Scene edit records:
####
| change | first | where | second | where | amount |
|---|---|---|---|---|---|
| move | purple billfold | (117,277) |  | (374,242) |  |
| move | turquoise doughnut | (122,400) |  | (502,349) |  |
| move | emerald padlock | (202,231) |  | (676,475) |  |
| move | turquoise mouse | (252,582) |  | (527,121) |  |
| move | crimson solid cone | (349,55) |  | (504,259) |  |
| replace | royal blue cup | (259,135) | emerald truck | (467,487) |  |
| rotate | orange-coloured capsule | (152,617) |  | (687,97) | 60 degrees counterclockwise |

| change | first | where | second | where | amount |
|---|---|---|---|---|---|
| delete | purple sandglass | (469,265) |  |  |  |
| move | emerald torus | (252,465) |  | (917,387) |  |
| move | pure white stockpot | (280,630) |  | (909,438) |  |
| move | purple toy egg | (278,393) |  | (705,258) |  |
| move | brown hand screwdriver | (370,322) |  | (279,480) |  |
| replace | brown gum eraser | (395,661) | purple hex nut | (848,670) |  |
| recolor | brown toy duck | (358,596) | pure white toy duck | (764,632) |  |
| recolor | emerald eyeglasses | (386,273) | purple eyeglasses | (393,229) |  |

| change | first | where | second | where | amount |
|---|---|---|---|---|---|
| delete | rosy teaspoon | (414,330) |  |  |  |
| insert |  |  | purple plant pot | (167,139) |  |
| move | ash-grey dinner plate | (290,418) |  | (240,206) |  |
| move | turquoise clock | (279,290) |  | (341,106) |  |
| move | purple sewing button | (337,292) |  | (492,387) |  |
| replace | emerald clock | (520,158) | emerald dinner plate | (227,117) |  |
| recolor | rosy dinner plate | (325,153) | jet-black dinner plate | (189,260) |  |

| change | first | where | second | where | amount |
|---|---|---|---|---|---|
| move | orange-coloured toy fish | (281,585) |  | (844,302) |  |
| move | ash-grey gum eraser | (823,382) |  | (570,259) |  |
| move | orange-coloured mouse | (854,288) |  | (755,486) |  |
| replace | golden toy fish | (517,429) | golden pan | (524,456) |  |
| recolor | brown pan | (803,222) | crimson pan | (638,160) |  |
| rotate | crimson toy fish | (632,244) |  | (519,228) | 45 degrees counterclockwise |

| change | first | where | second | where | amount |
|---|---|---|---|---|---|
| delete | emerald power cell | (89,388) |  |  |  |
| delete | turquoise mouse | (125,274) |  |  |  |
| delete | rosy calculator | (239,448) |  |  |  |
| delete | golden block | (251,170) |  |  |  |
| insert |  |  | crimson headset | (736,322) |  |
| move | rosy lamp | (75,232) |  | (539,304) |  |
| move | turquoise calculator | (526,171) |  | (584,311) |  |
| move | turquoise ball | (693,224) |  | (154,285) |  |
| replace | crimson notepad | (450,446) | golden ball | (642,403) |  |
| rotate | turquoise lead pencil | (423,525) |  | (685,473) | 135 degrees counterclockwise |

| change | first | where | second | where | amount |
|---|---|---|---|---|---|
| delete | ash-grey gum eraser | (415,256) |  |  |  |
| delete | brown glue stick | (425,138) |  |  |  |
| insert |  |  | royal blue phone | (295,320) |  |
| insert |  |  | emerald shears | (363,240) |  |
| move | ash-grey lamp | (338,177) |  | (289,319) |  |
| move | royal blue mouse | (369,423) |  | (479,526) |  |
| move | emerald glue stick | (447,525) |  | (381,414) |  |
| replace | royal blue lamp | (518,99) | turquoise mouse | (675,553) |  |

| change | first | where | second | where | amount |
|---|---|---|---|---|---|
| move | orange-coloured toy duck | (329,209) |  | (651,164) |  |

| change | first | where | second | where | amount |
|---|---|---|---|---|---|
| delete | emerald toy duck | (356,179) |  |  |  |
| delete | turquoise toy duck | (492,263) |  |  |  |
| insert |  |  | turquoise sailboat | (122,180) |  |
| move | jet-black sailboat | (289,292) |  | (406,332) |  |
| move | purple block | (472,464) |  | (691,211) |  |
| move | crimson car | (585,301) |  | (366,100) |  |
####
■ **ACTIVITY**
Beginning at the top of the entries above, output each line exactly, and end with the line in which "royal blue cup" appears.

■ **REPLY**
| change | first | where | second | where | amount |
|---|---|---|---|---|---|
| move | purple billfold | (117,277) |  | (374,242) |  |
| move | turquoise doughnut | (122,400) |  | (502,349) |  |
| move | emerald padlock | (202,231) |  | (676,475) |  |
| move | turquoise mouse | (252,582) |  | (527,121) |  |
| move | crimson solid cone | (349,55) |  | (504,259) |  |
| replace | royal blue cup | (259,135) | emerald truck | (467,487) |  |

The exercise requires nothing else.